Records:
--- START ---
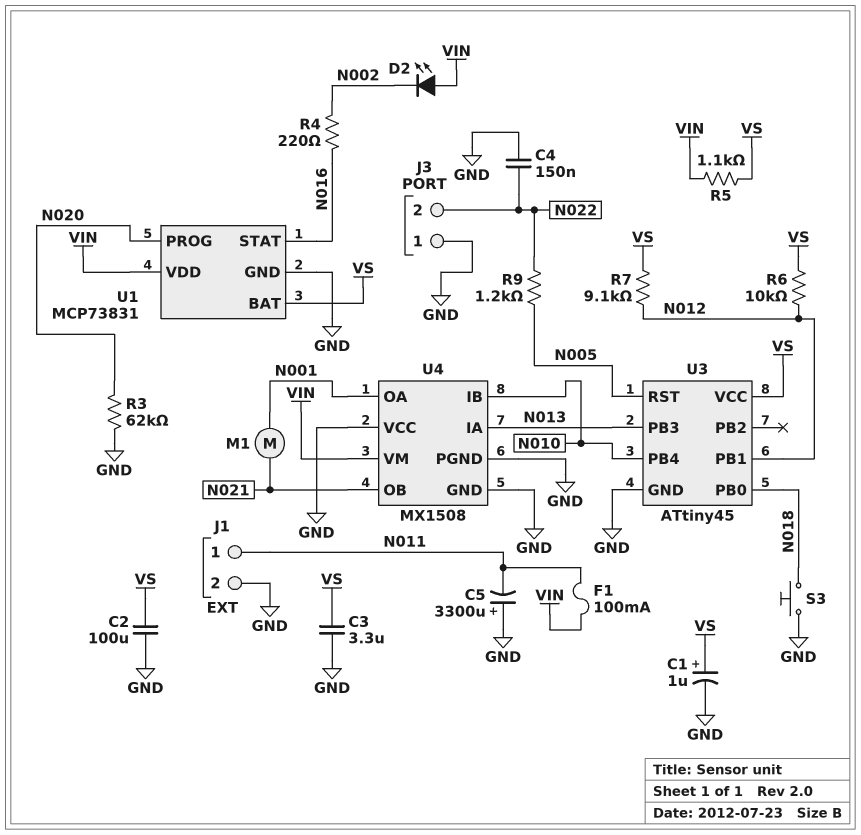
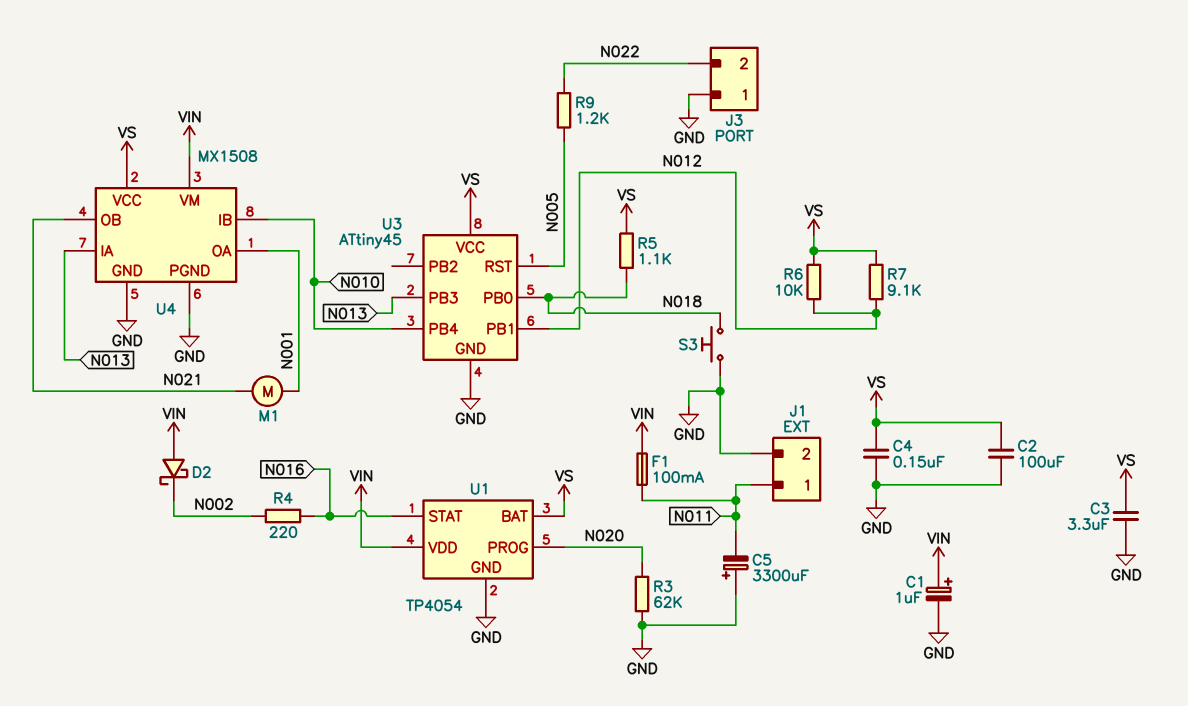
C1: 1uF (plus VS, minus GND) -> 1uF (plus VIN, minus GND)
C4: 150nF (GND, N022) -> 150nF (GND, VS)
D2: LED (A VIN, K N002) -> schottky (A VIN, K N002)
R5: 1.1k (VIN, VS) -> 1.1k (N018, VS)
U1: MCP73831 -> TP4054
U4 pin VCC: GND -> VS

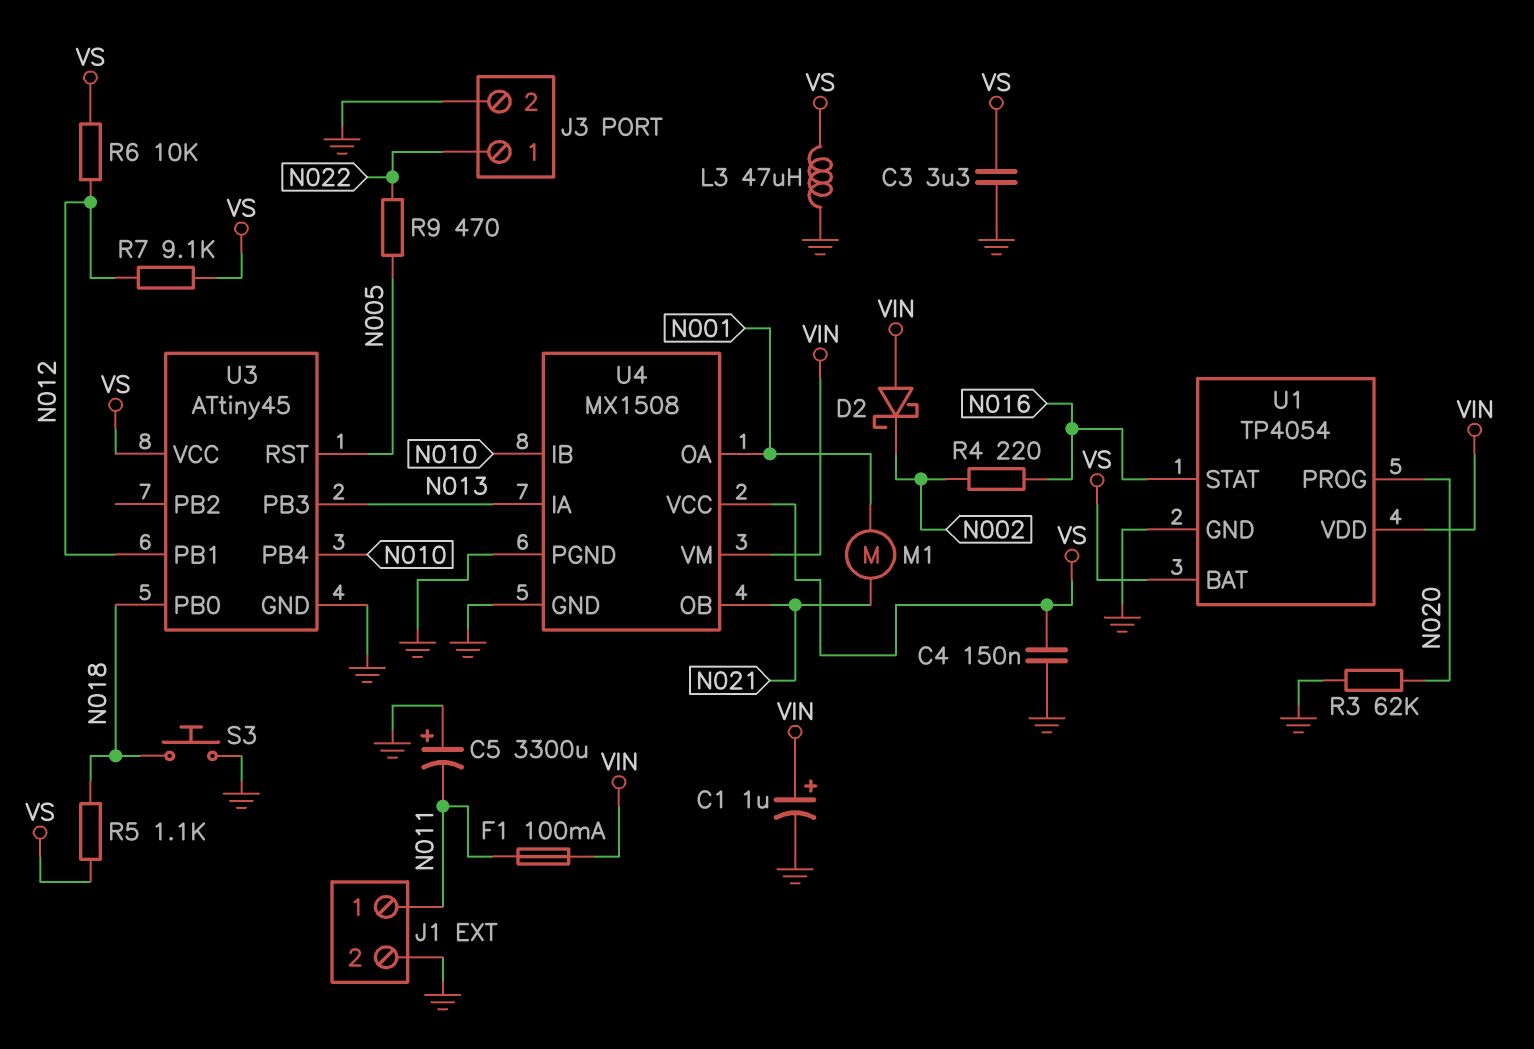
C2: 100uF (GND, VS) -> none
J3 pin 1: GND -> N022
J3 pin 2: N022 -> GND
L3: none -> 47uH (GND, VS)
R9: 1.2k (N005, N022) -> 470 (N005, N022)

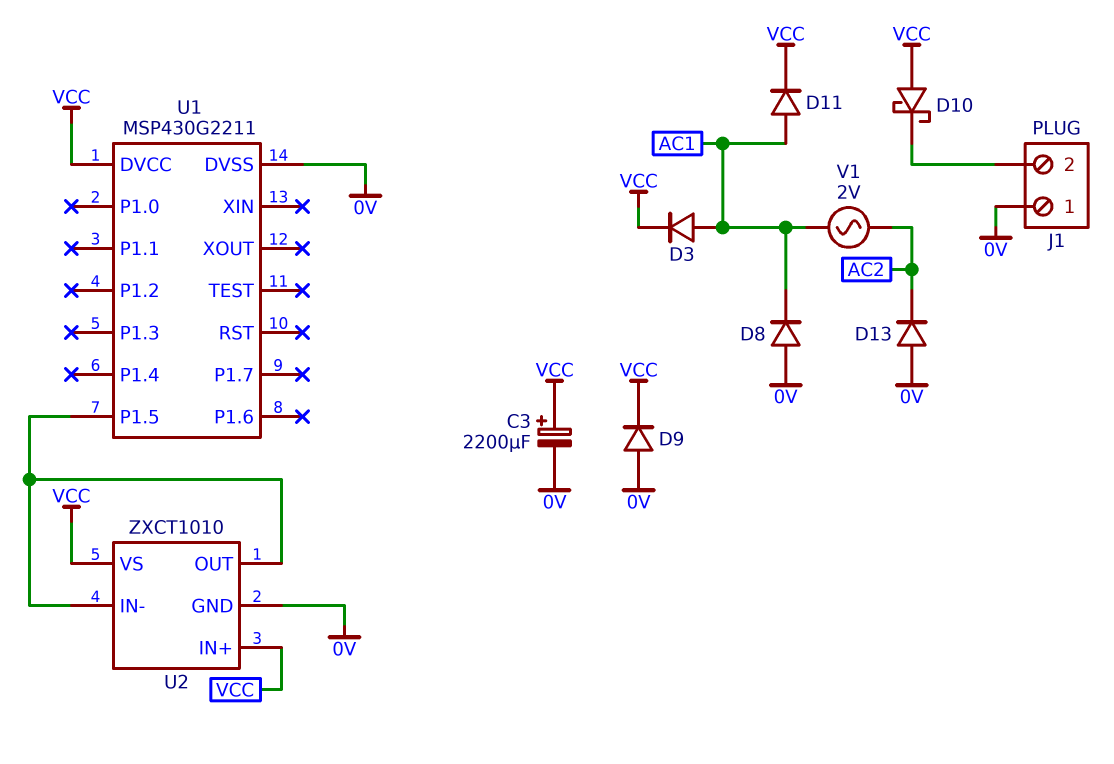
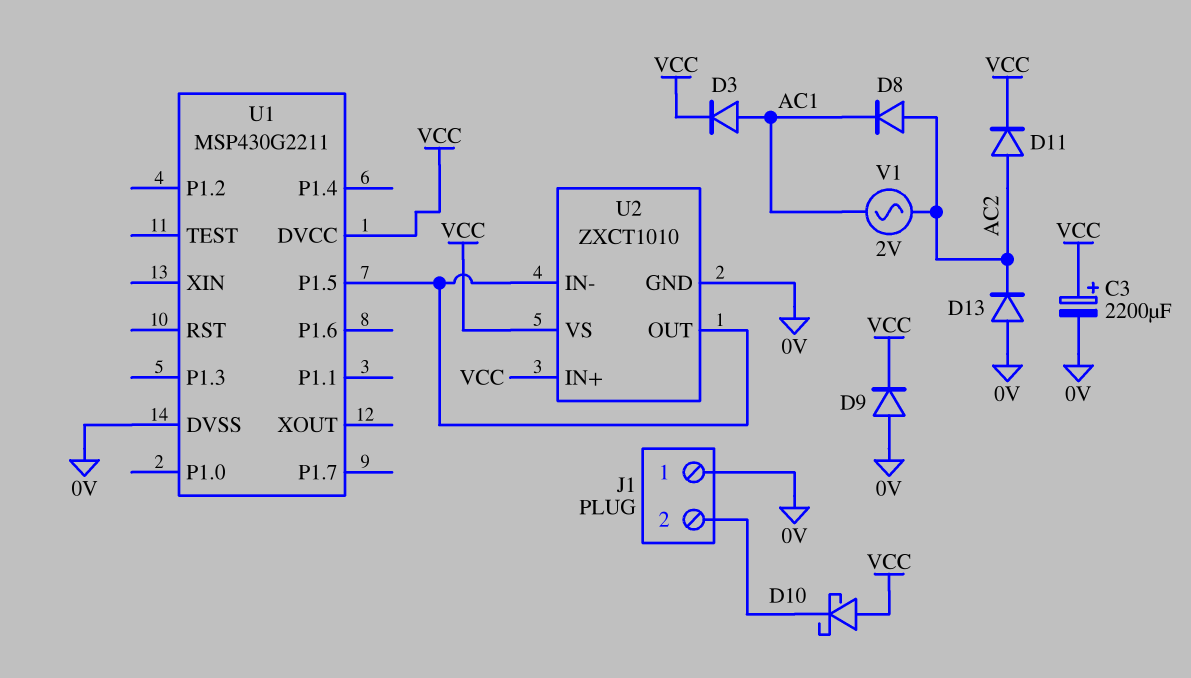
D8: diode (A 0V, K AC1) -> diode (A AC2, K AC1)
D11: diode (A AC1, K VCC) -> diode (A AC2, K VCC)

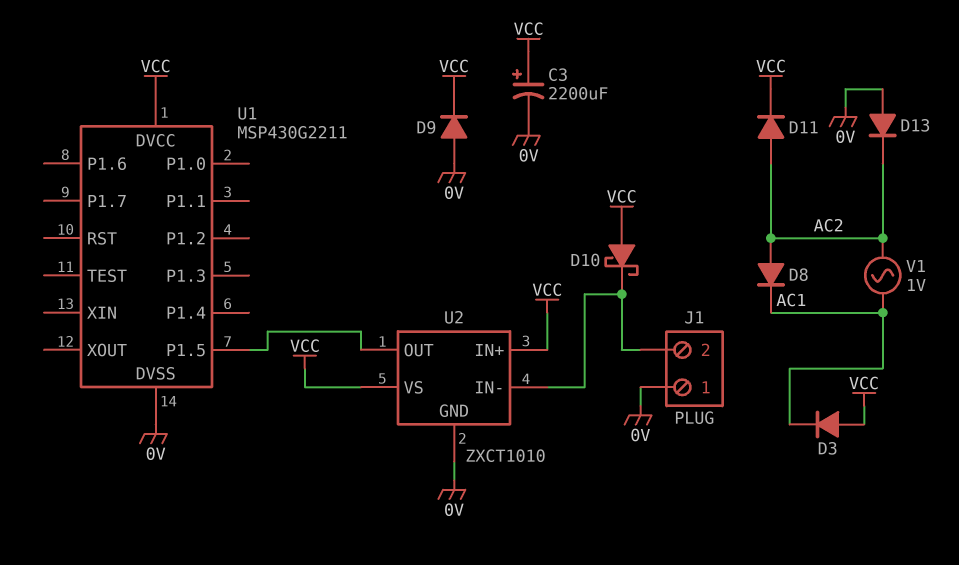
D3: diode (A AC1, K VCC) -> diode (A VCC, K AC1)
U2 pin IN-: U1/P1.5 -> J1/2
V1: AC 2V (AC1, AC2) -> AC 1V (AC1, AC2)

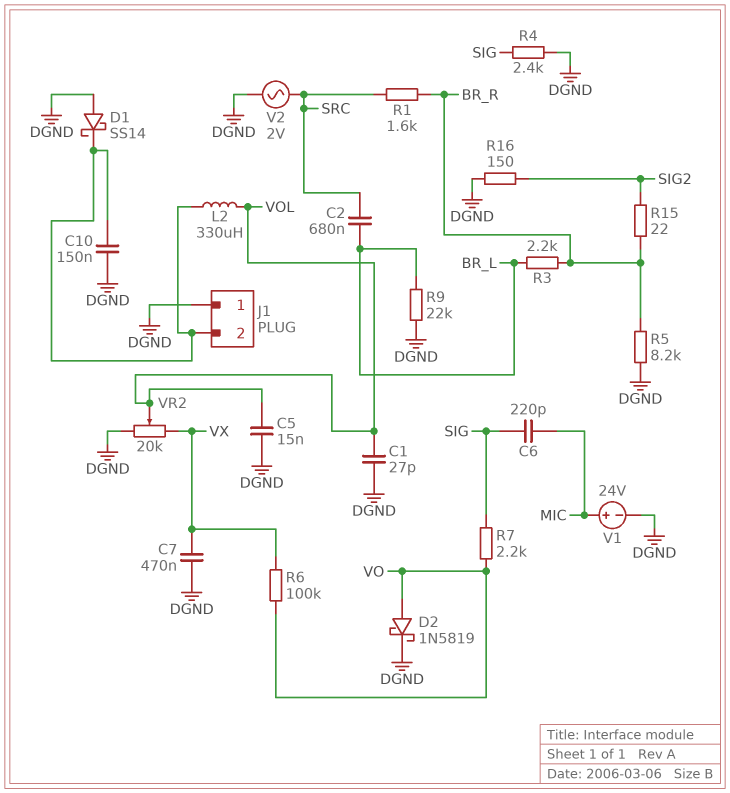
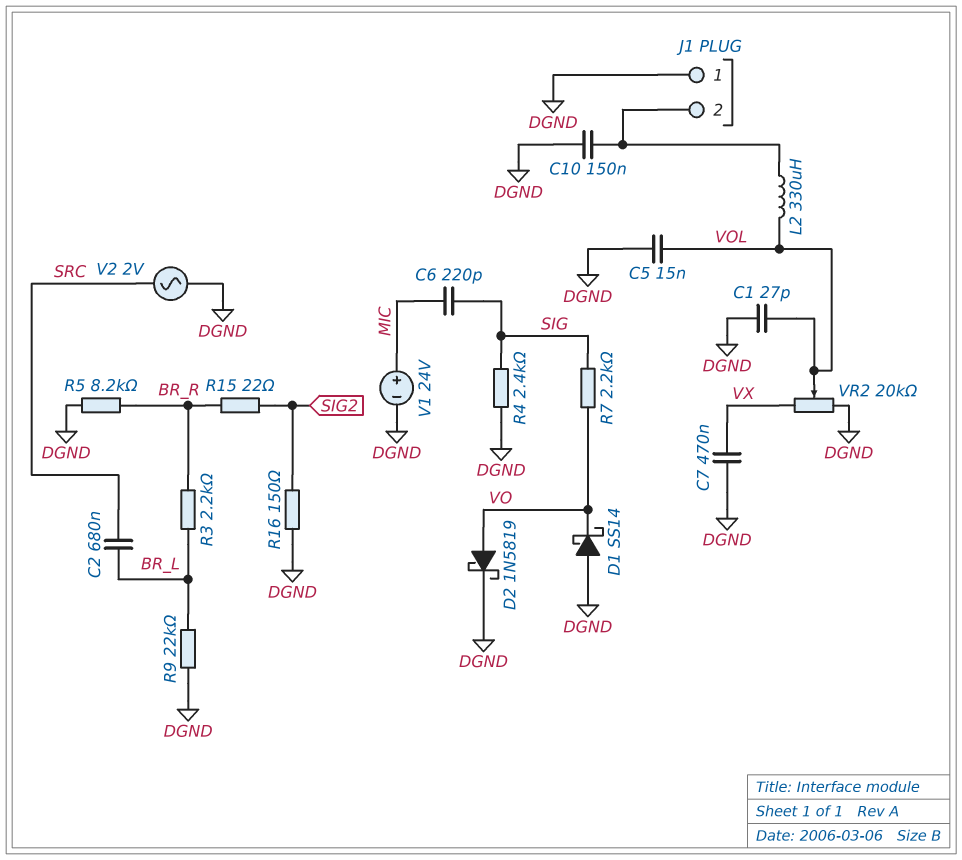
D1: schottky SS14 (A DGND, K J1/2) -> schottky SS14 (A DGND, K VO)
R1: 1.6k (BR_R, SRC) -> none
R6: 100k (VO, VX) -> none

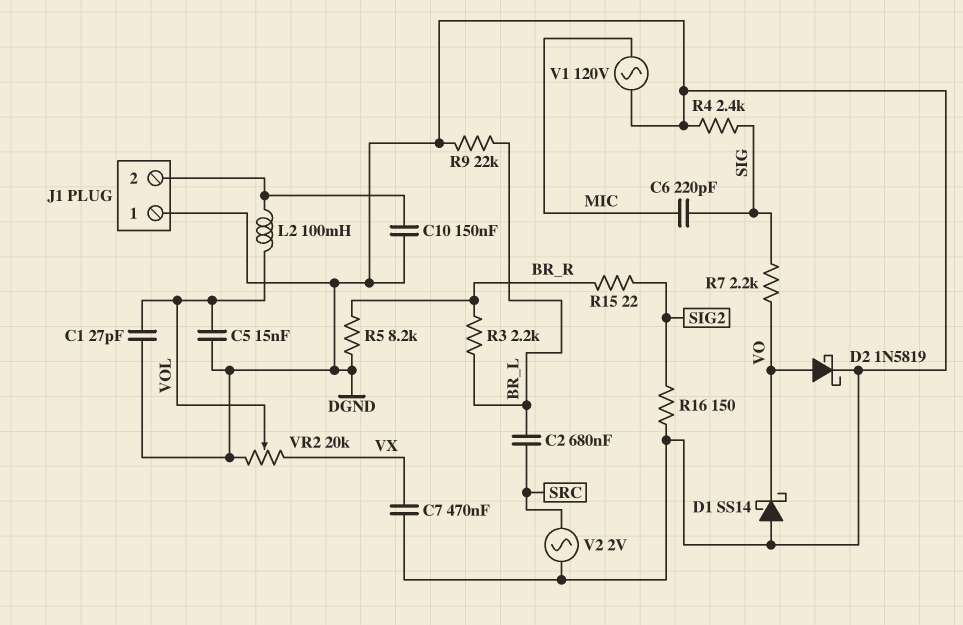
L2: 330uH (J1/2, VOL) -> 100mH (J1/2, VOL)
V1: 24V (plus MIC, minus DGND) -> AC 120V (DGND, MIC)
--- END ---
Brief: Your answer must be a copy of every line in the data above that holds the string "DGND".

Response below:
D1: schottky SS14 (A DGND, K J1/2) -> schottky SS14 (A DGND, K VO)
V1: 24V (plus MIC, minus DGND) -> AC 120V (DGND, MIC)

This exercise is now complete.